**Requirement**
Would you return the records below character for character, without any images?

**Input**

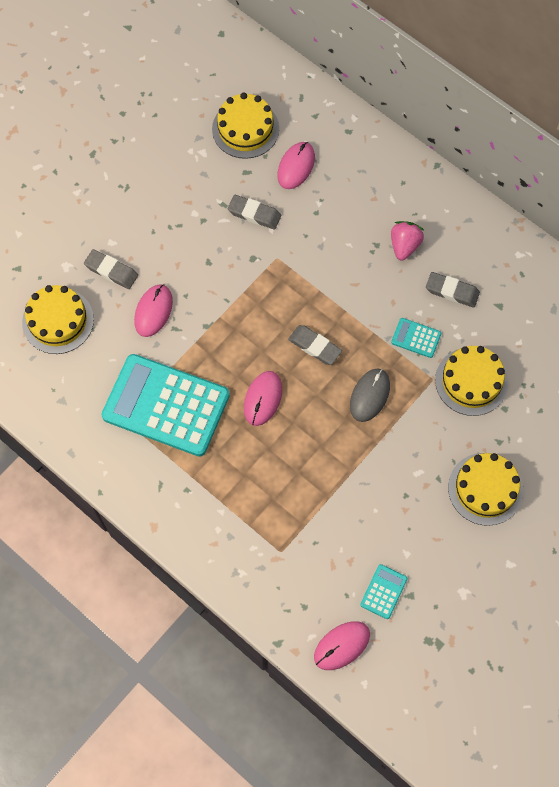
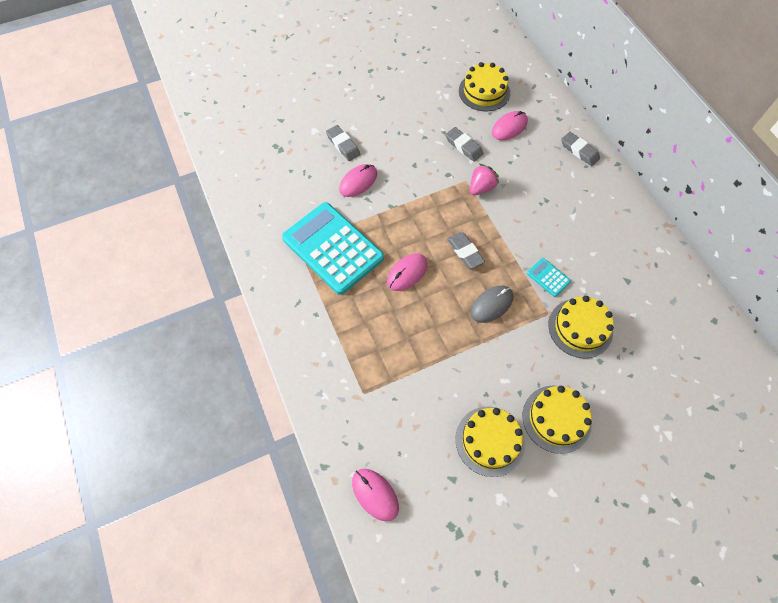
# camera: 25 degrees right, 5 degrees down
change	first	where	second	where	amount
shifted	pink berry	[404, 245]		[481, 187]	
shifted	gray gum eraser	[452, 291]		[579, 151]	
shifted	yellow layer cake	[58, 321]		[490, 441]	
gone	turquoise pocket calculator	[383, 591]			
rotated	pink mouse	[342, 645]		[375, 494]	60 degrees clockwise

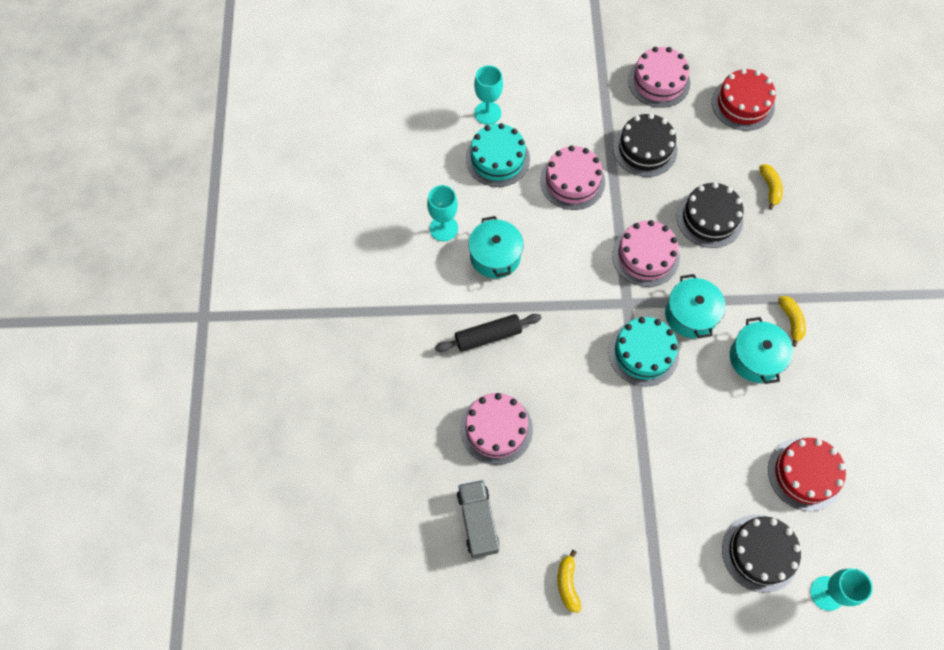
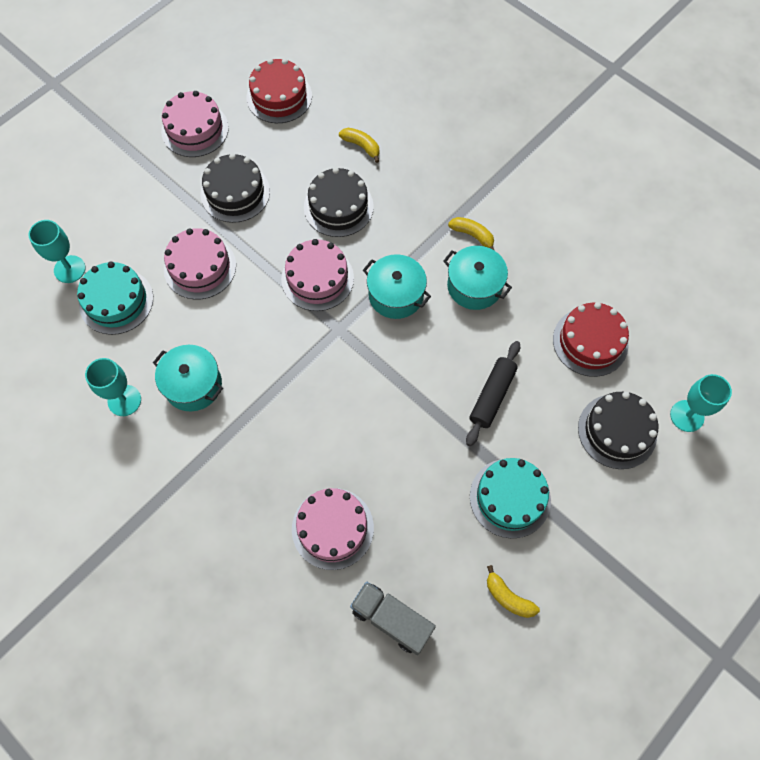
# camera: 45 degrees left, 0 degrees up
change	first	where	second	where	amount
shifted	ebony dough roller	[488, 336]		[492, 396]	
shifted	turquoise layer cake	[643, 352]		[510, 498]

**Solution to this problem**
# camera: 25 degrees right, 5 degrees down
change	first	where	second	where	amount
shifted	pink berry	[404, 245]		[481, 187]	
shifted	gray gum eraser	[452, 291]		[579, 151]	
shifted	yellow layer cake	[58, 321]		[490, 441]	
gone	turquoise pocket calculator	[383, 591]			
rotated	pink mouse	[342, 645]		[375, 494]	60 degrees clockwise

# camera: 45 degrees left, 0 degrees up
change	first	where	second	where	amount
shifted	ebony dough roller	[488, 336]		[492, 396]	
shifted	turquoise layer cake	[643, 352]		[510, 498]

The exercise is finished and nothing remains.